■ **WHAT THE TASK ASKS**
Please retype the entries below exactly, only from their first line through the line containing "before: yellow top hat", leaving every picture out.

■ **DATA FOR ANALYSIS**

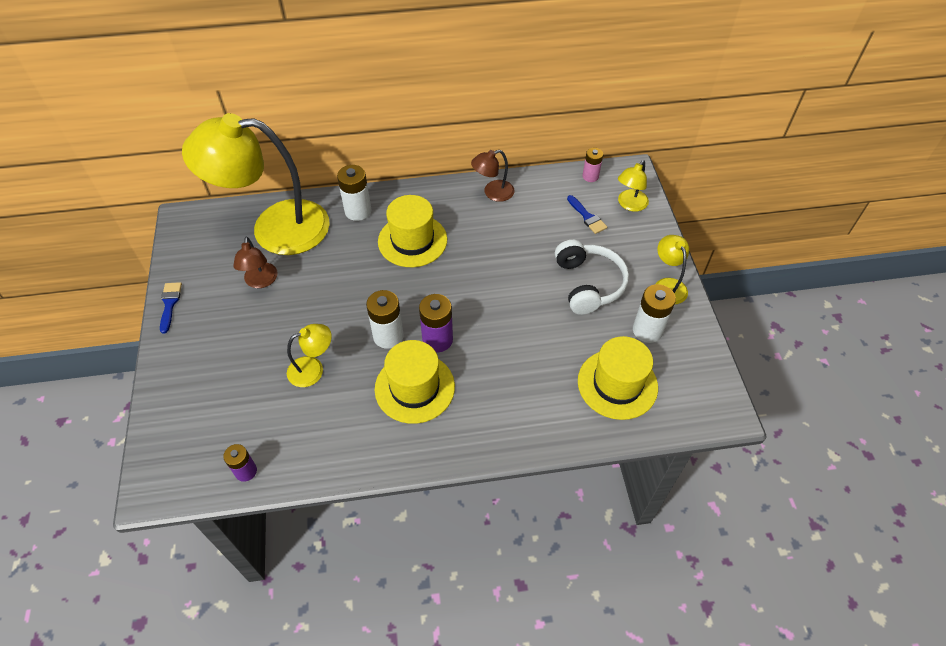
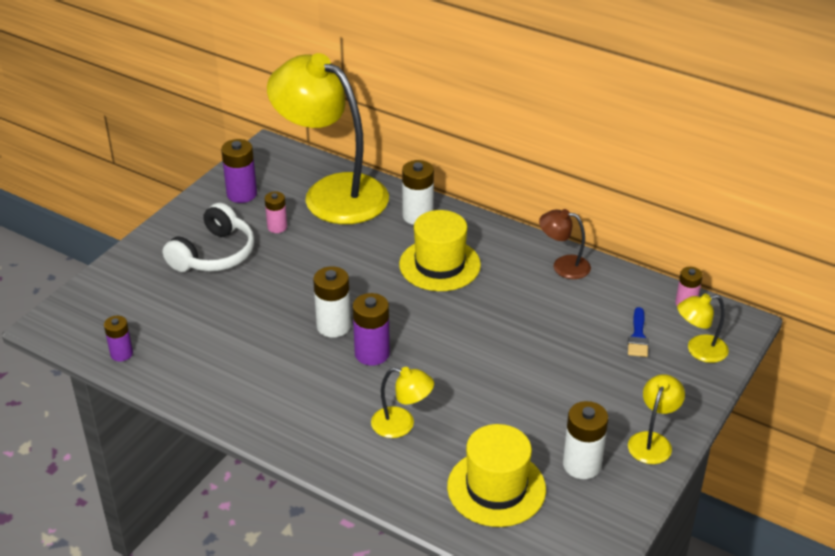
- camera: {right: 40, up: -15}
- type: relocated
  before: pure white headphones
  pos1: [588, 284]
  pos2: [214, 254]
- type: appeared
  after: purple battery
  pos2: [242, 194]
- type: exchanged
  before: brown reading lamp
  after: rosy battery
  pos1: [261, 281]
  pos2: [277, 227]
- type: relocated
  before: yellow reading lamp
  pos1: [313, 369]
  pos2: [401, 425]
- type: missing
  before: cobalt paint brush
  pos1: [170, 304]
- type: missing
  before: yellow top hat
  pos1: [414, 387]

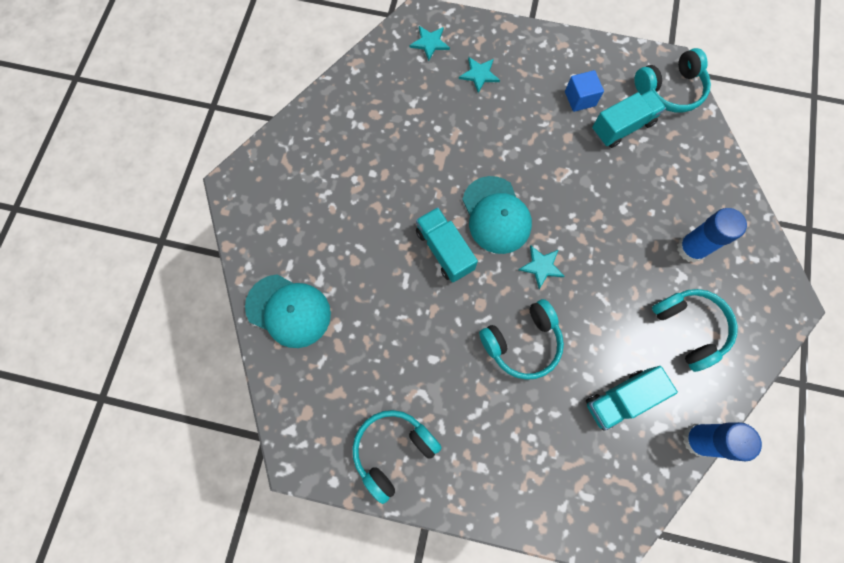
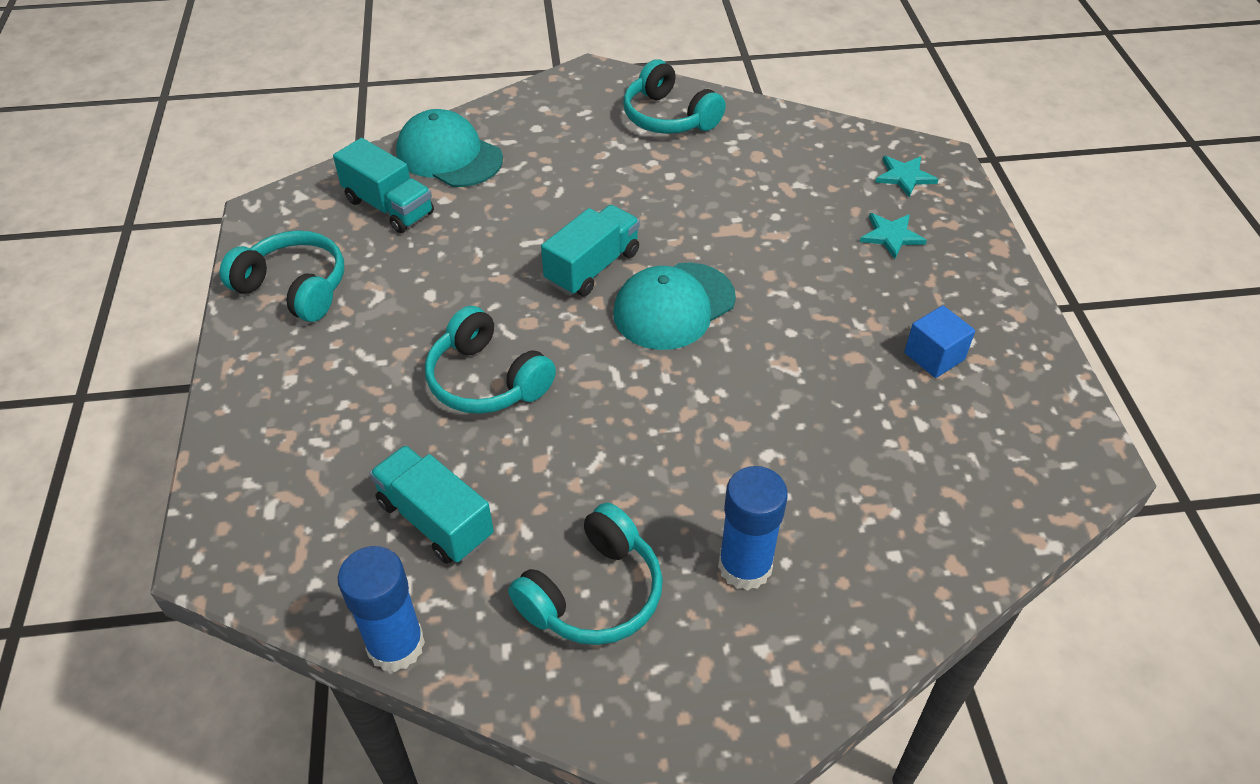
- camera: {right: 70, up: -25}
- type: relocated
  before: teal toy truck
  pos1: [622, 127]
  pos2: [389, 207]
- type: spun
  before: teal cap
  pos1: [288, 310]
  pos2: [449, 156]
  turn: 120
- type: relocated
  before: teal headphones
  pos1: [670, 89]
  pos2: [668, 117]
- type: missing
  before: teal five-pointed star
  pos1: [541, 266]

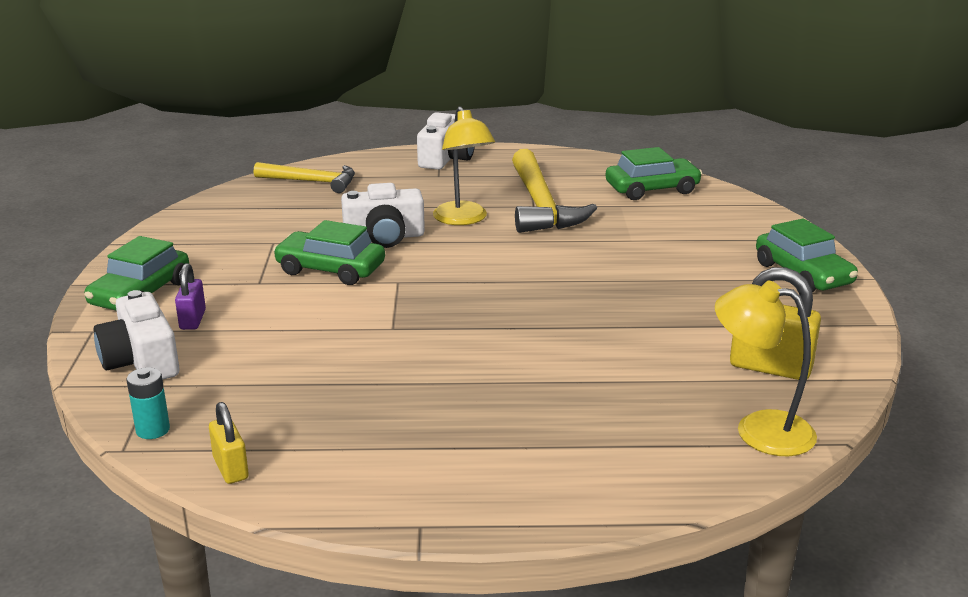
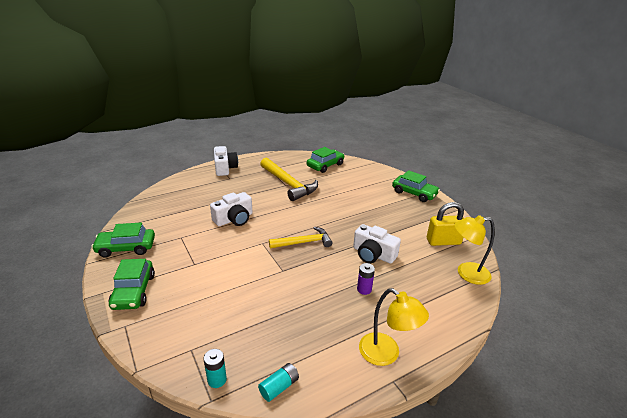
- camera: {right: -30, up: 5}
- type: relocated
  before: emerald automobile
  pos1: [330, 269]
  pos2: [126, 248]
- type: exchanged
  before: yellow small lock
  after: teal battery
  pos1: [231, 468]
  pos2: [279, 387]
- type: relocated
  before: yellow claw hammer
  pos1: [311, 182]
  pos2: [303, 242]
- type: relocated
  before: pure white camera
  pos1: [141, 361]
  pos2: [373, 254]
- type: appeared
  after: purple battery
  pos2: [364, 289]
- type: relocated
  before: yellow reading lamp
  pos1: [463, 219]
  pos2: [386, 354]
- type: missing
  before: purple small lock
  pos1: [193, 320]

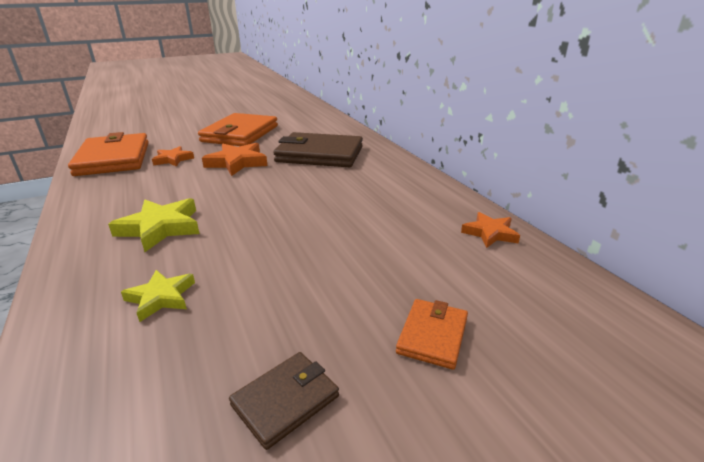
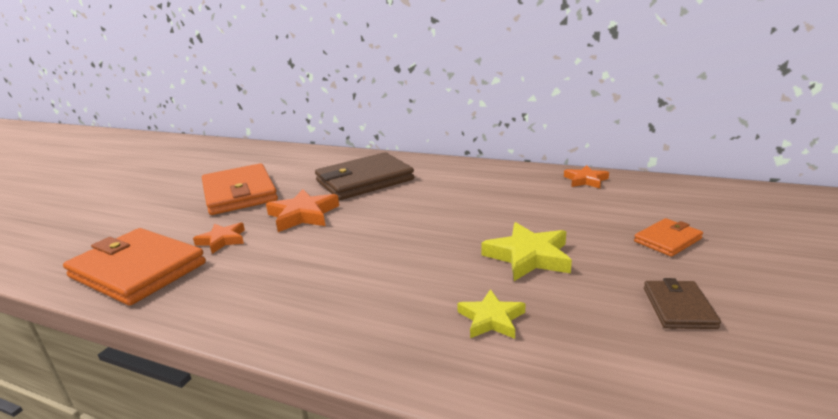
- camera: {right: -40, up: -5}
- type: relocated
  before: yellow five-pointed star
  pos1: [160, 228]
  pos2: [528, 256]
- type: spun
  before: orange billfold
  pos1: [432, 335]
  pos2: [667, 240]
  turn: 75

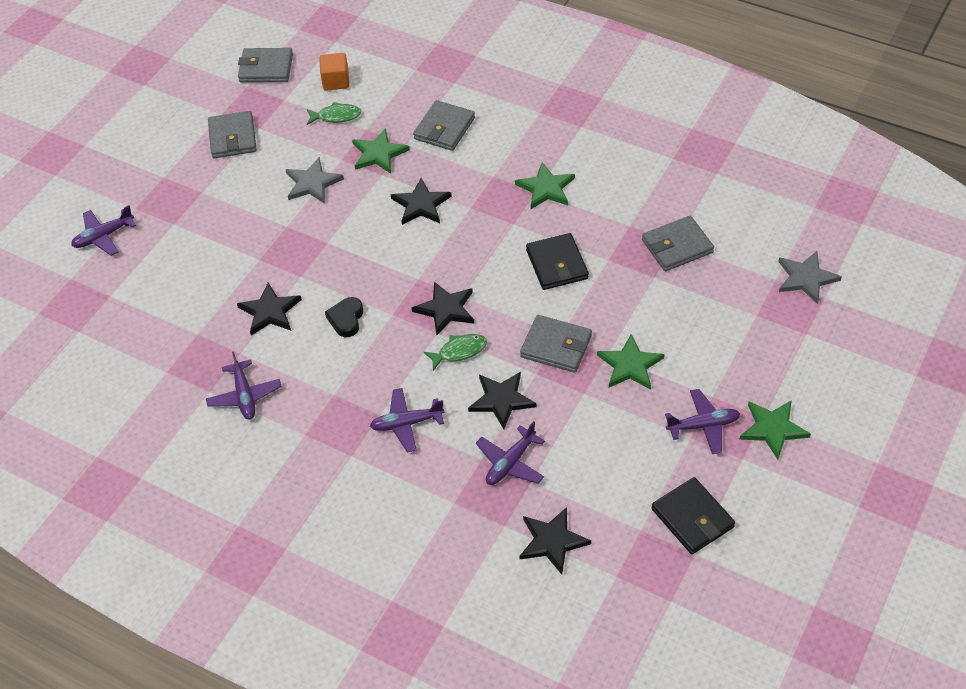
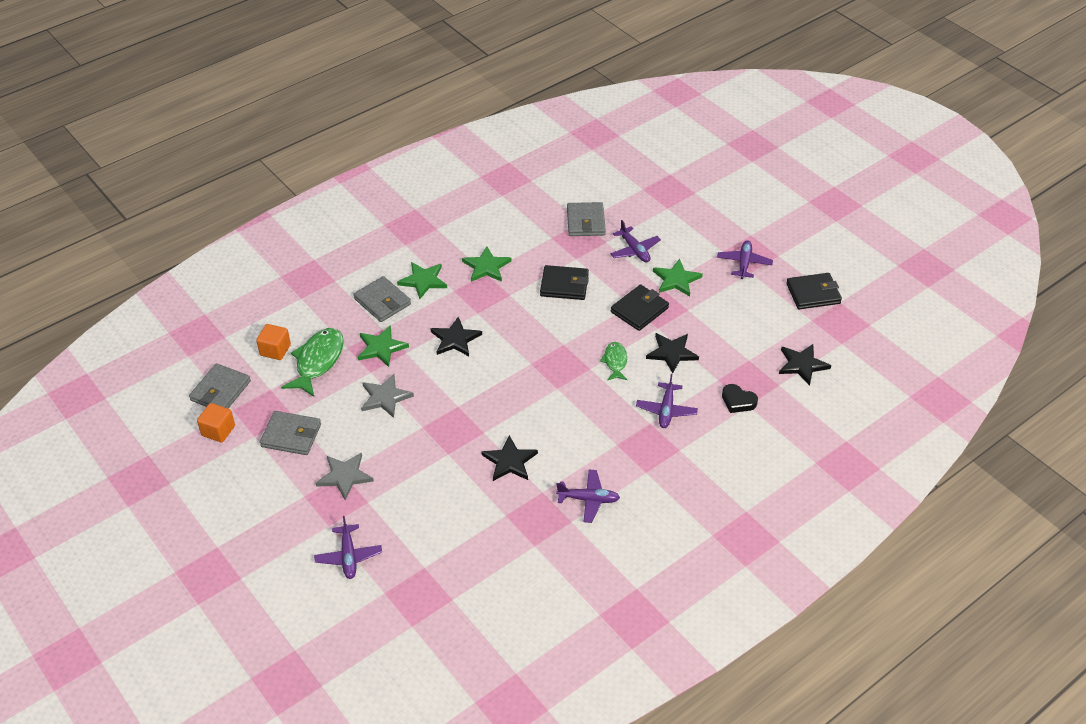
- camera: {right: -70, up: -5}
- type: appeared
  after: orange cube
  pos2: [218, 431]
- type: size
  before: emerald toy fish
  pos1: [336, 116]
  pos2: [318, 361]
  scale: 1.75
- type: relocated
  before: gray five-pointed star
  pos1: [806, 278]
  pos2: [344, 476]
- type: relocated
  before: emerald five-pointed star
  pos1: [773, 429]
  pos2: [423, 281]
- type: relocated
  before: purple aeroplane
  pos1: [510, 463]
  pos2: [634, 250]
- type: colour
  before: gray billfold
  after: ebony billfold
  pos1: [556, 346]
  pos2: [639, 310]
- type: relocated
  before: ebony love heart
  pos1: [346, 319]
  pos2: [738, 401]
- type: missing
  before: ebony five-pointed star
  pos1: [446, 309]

■ **SOLVED PROBLEM**
- camera: {right: 40, up: -15}
- type: relocated
  before: pure white headphones
  pos1: [588, 284]
  pos2: [214, 254]
- type: appeared
  after: purple battery
  pos2: [242, 194]
- type: exchanged
  before: brown reading lamp
  after: rosy battery
  pos1: [261, 281]
  pos2: [277, 227]
- type: relocated
  before: yellow reading lamp
  pos1: [313, 369]
  pos2: [401, 425]
- type: missing
  before: cobalt paint brush
  pos1: [170, 304]
- type: missing
  before: yellow top hat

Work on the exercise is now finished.